#### What to work on:
Here is the task for the records below: repeat exactly the lines from the one with "green brick B4:B5" to the one with "green tile E3", both included, and nothing else.

====== Data to examine

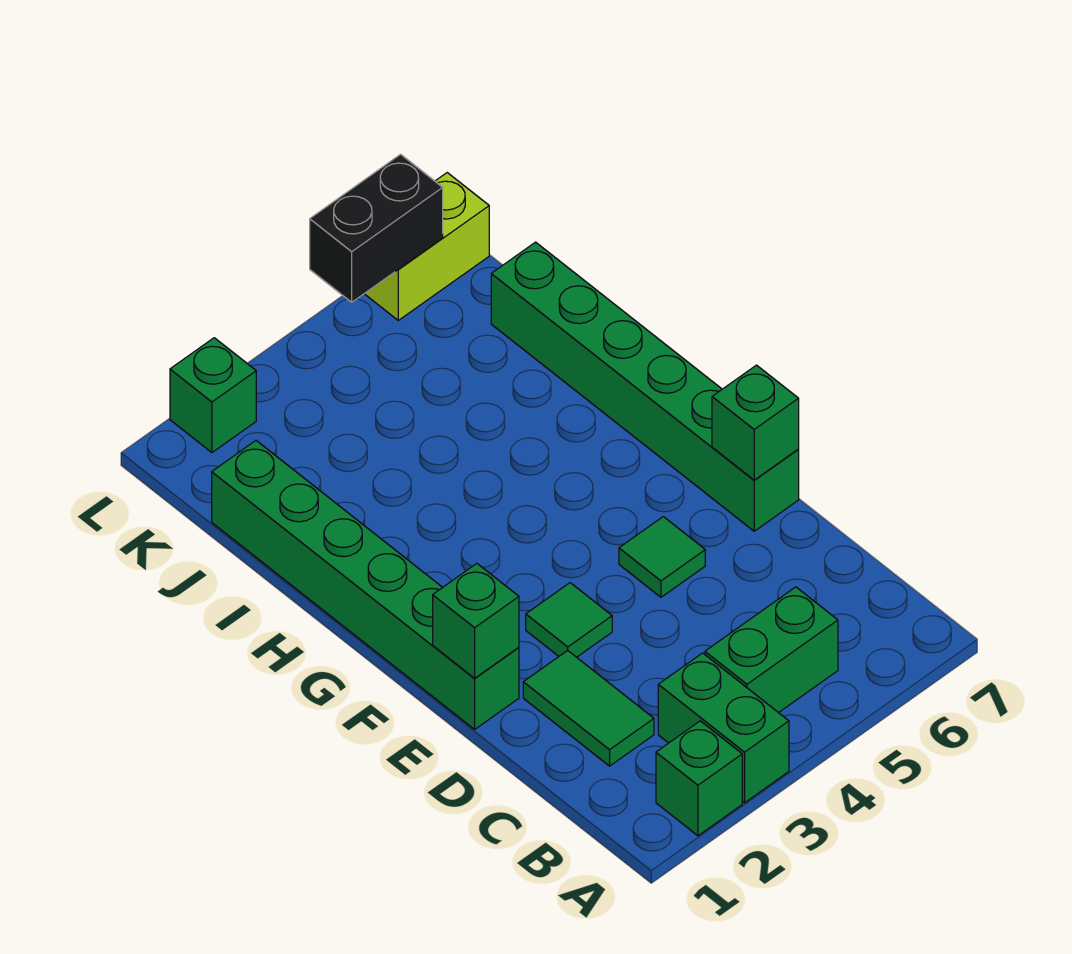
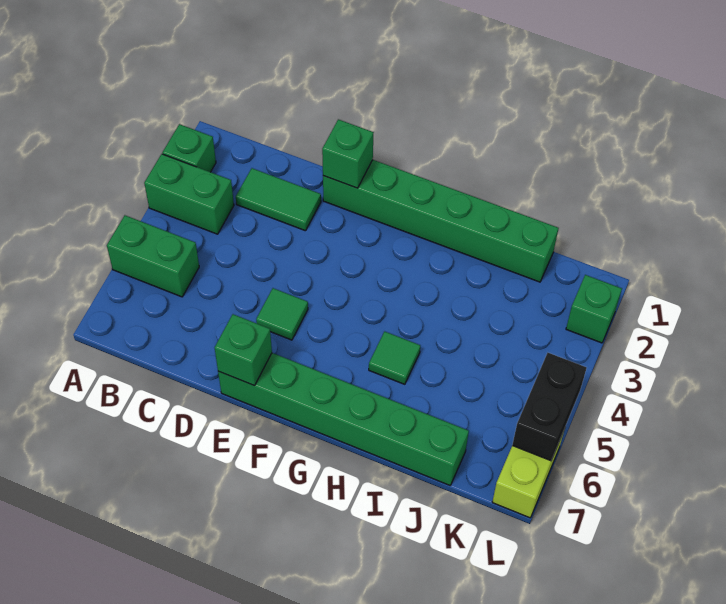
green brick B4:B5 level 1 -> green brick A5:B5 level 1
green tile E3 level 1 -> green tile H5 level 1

============
====== Data to examine

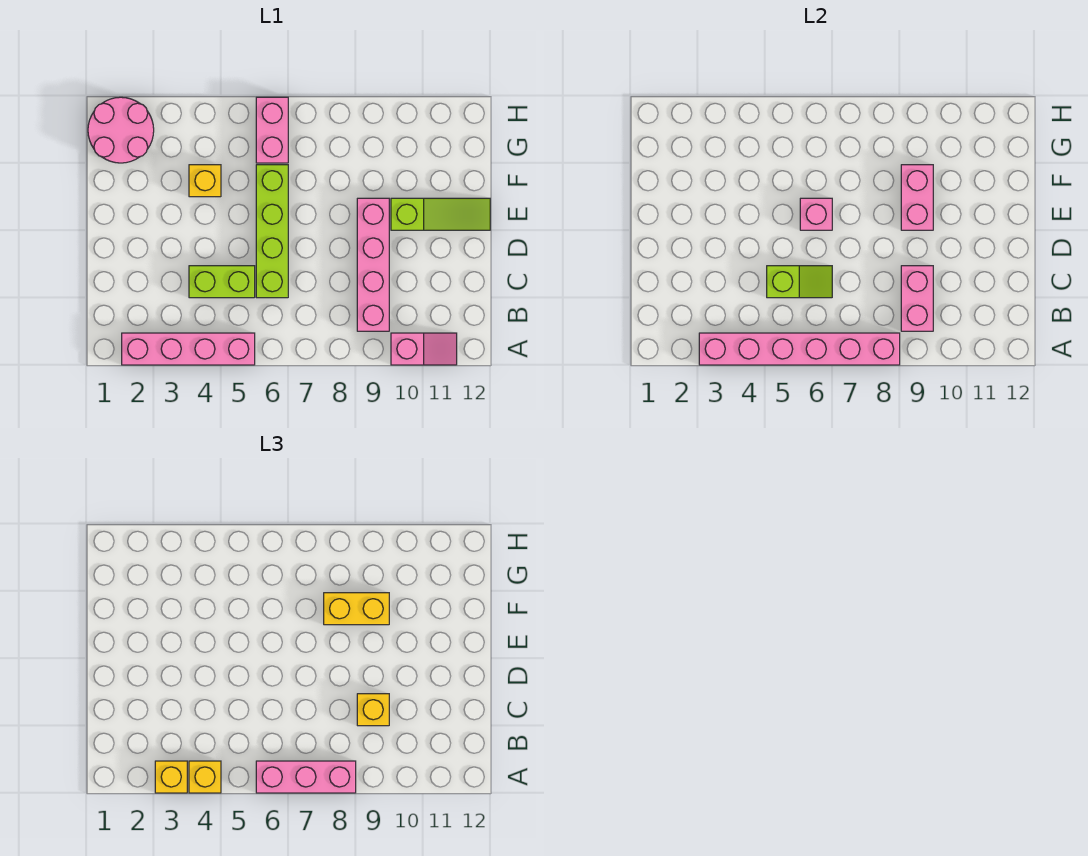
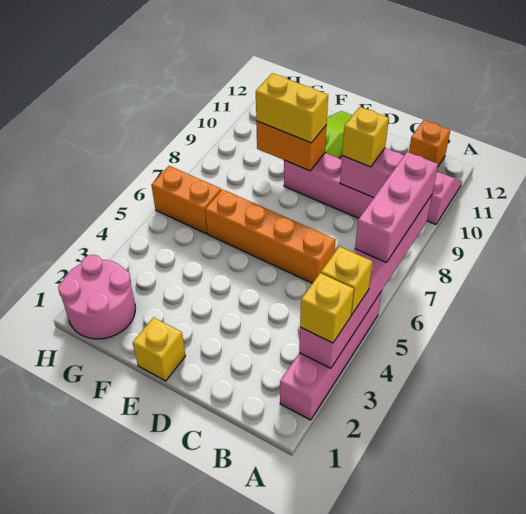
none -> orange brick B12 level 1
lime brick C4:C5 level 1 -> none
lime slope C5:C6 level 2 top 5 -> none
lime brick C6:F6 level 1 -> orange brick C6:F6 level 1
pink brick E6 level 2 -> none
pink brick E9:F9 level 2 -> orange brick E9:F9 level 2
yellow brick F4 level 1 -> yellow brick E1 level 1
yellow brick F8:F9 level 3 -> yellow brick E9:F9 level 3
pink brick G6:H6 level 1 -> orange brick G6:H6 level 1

============
====== Data to examine

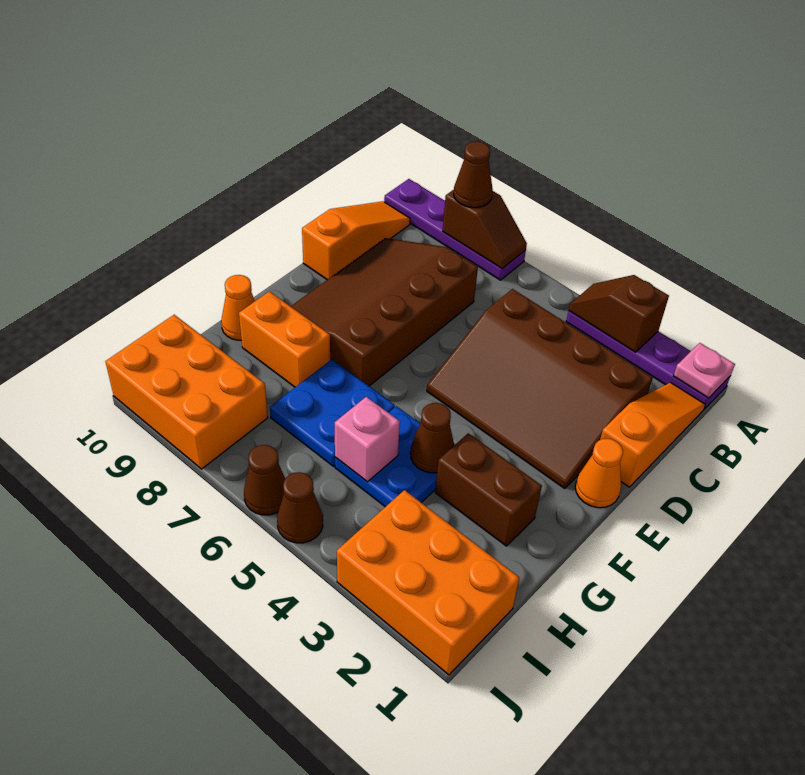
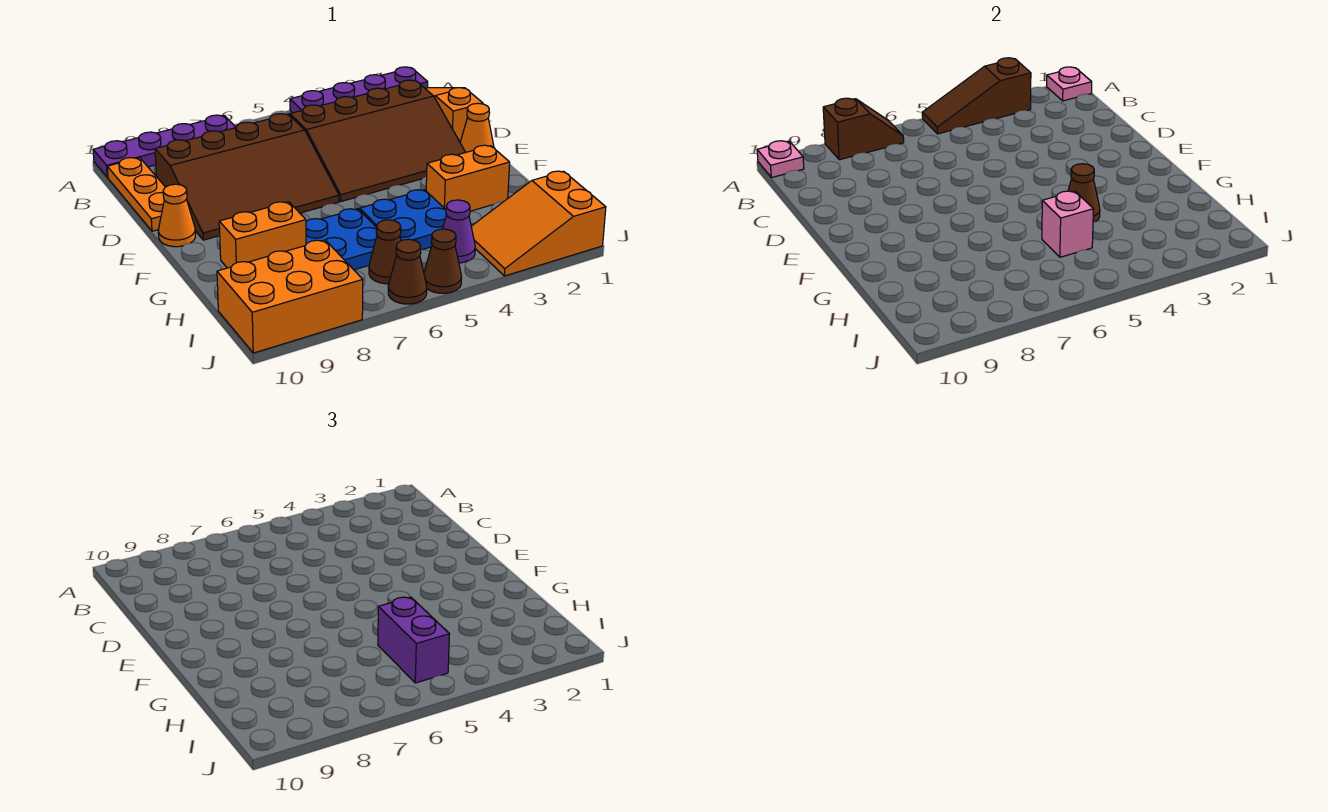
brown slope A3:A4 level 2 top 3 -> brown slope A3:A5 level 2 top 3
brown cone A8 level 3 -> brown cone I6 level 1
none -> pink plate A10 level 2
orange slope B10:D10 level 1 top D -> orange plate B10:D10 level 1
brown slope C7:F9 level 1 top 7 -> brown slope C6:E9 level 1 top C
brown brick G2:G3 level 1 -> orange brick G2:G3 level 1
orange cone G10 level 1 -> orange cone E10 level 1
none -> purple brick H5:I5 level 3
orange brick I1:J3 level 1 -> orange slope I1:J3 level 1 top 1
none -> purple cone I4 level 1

============

#### Exercise solution:
green brick B4:B5 level 1 -> green brick A5:B5 level 1
green tile E3 level 1 -> green tile H5 level 1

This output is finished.